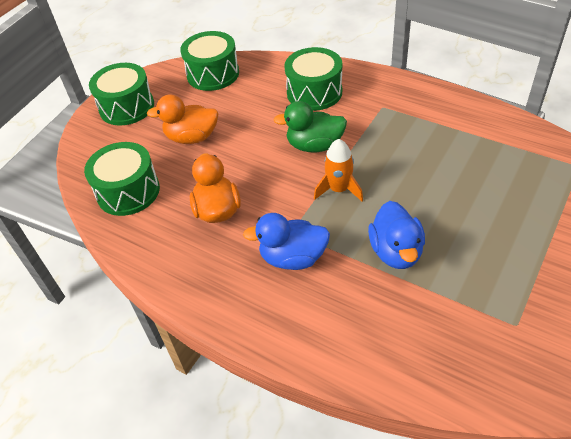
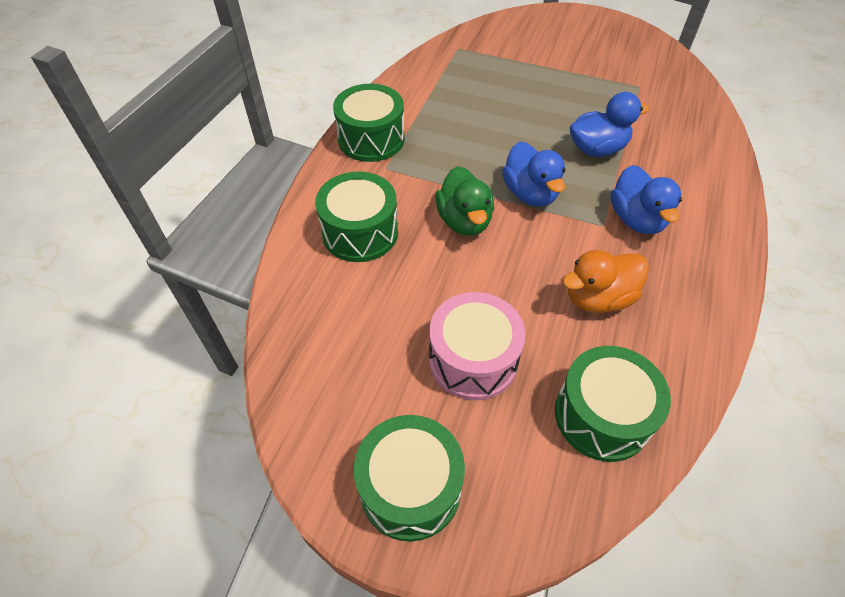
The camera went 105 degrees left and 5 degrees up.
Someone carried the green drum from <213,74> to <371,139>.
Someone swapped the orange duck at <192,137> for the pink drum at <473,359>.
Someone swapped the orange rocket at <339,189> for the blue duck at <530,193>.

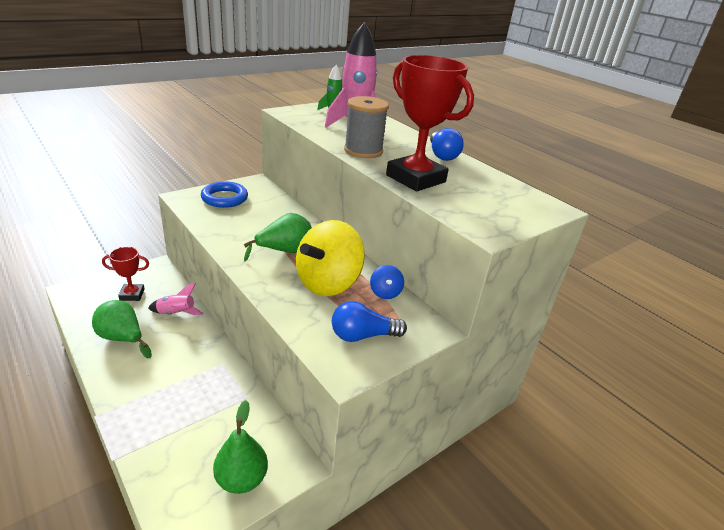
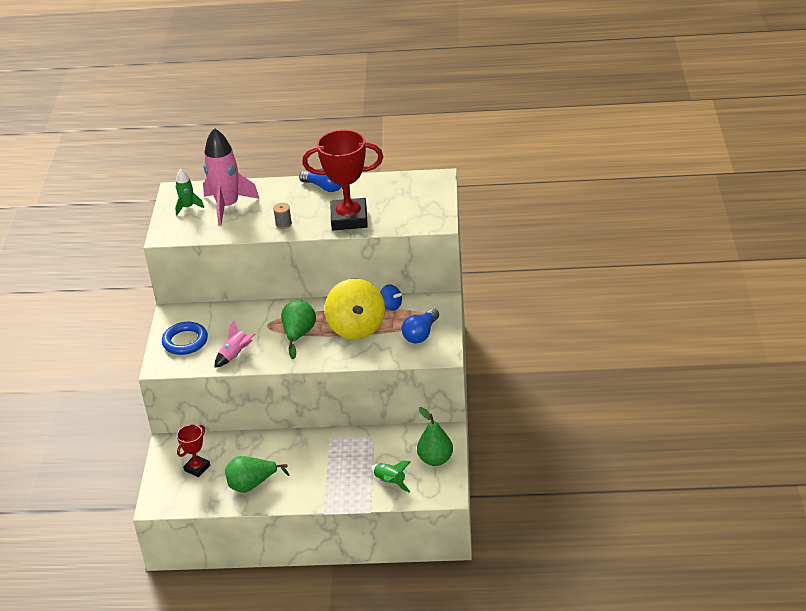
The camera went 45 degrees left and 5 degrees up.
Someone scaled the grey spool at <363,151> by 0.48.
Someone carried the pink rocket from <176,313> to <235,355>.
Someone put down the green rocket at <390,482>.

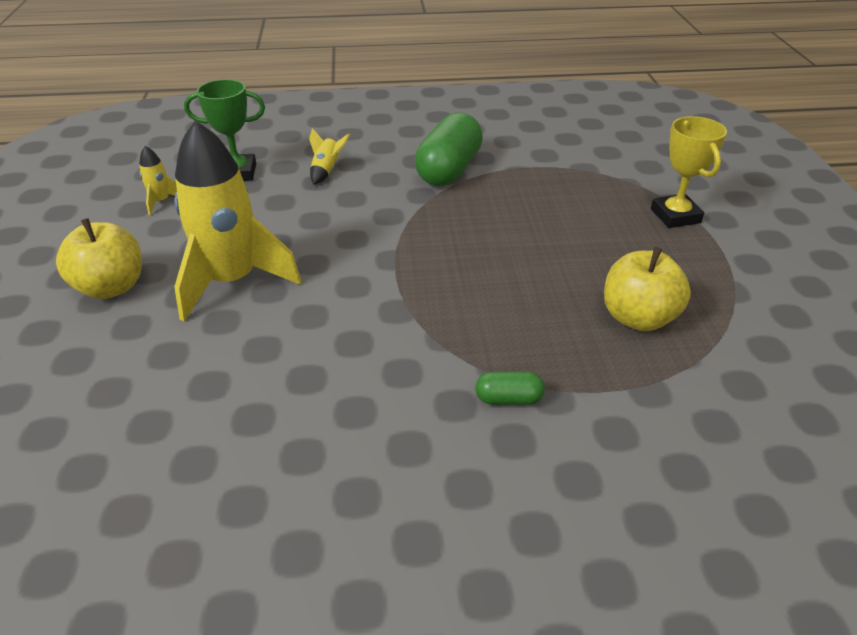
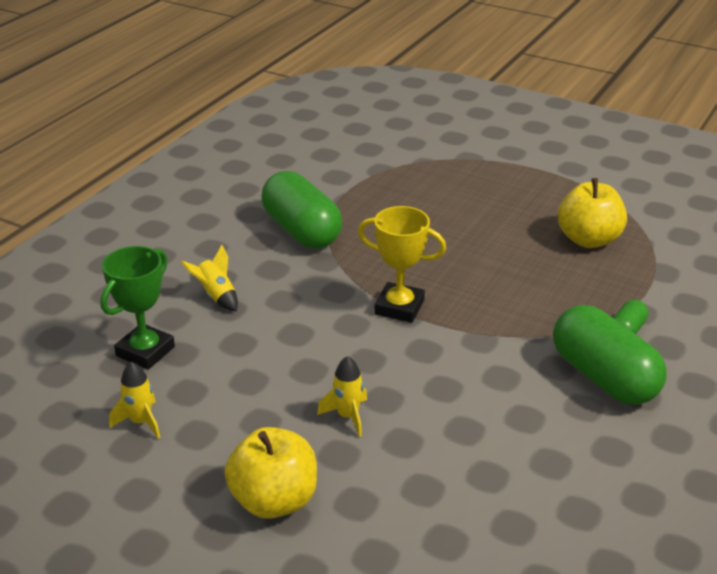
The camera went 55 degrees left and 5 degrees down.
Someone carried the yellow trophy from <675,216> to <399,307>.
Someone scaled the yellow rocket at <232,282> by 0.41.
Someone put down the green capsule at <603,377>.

▬▬▬▬▬▬▬▬▬▬

**WHAT THE TASK ASKS:** Copy out every line from the data above in which the word "degrees" occurs.

**EXPECTED ANSWER:**
The camera went 105 degrees left and 5 degrees up.
The camera went 45 degrees left and 5 degrees up.
The camera went 55 degrees left and 5 degrees down.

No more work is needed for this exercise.